[Data excerpts]
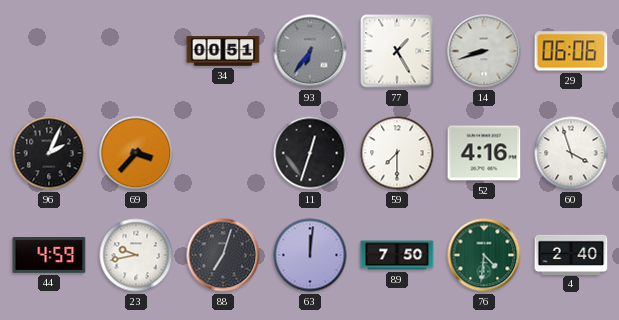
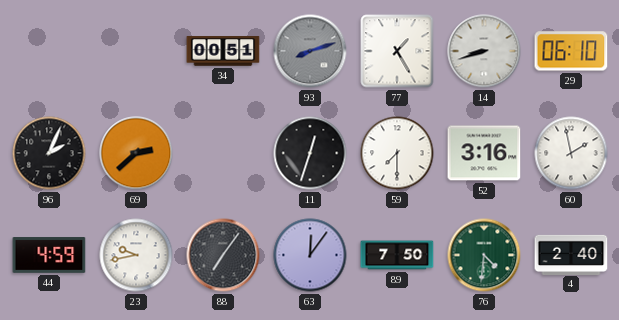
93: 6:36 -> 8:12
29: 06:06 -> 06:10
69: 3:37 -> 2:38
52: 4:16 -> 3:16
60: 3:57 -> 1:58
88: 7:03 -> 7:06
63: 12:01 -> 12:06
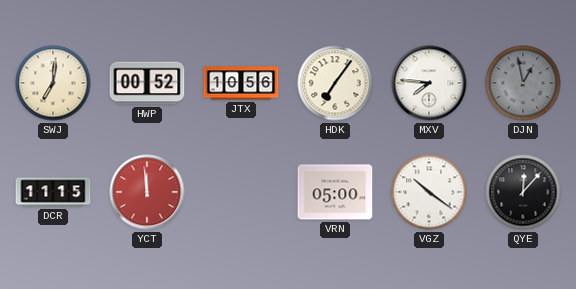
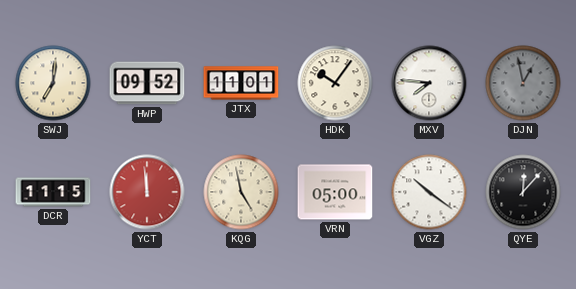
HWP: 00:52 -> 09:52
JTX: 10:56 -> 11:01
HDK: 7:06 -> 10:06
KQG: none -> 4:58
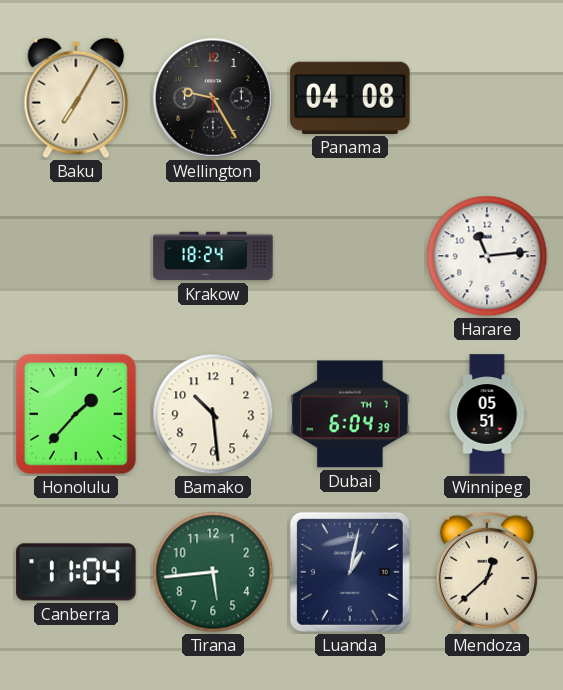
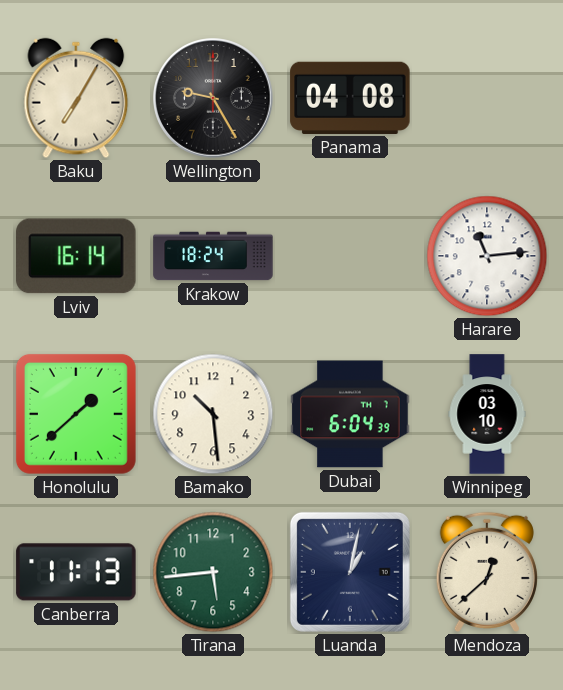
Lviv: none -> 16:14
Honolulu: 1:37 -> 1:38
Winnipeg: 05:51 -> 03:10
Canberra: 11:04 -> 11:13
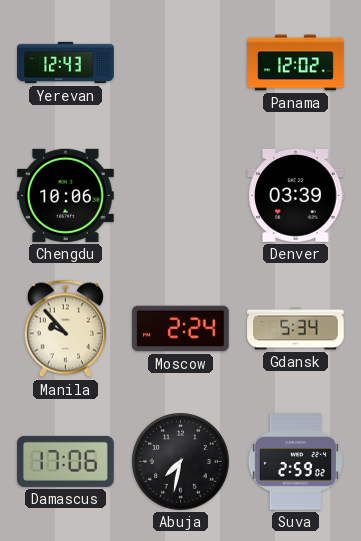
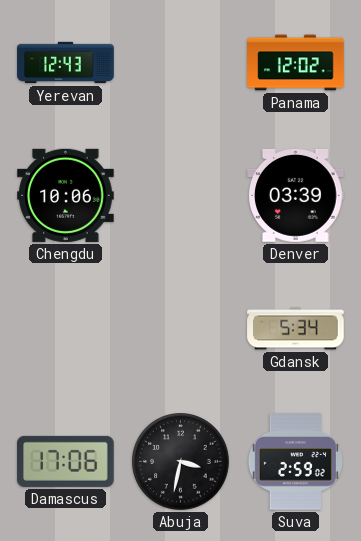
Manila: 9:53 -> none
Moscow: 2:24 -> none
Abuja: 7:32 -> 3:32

▸ AIM OF THE TASK: Reproduce every line of the listing above, in its original order and formatting, but leave out the pictures.

▸ SOLVED PROBLEM:
93: 6:36 -> 8:12
29: 06:06 -> 06:10
69: 3:37 -> 2:38
52: 4:16 -> 3:16
60: 3:57 -> 1:58
88: 7:03 -> 7:06
63: 12:01 -> 12:06
HWP: 00:52 -> 09:52
JTX: 10:56 -> 11:01
HDK: 7:06 -> 10:06
KQG: none -> 4:58
Lviv: none -> 16:14
Honolulu: 1:37 -> 1:38
Winnipeg: 05:51 -> 03:10
Canberra: 11:04 -> 11:13
Manila: 9:53 -> none
Moscow: 2:24 -> none
Abuja: 7:32 -> 3:32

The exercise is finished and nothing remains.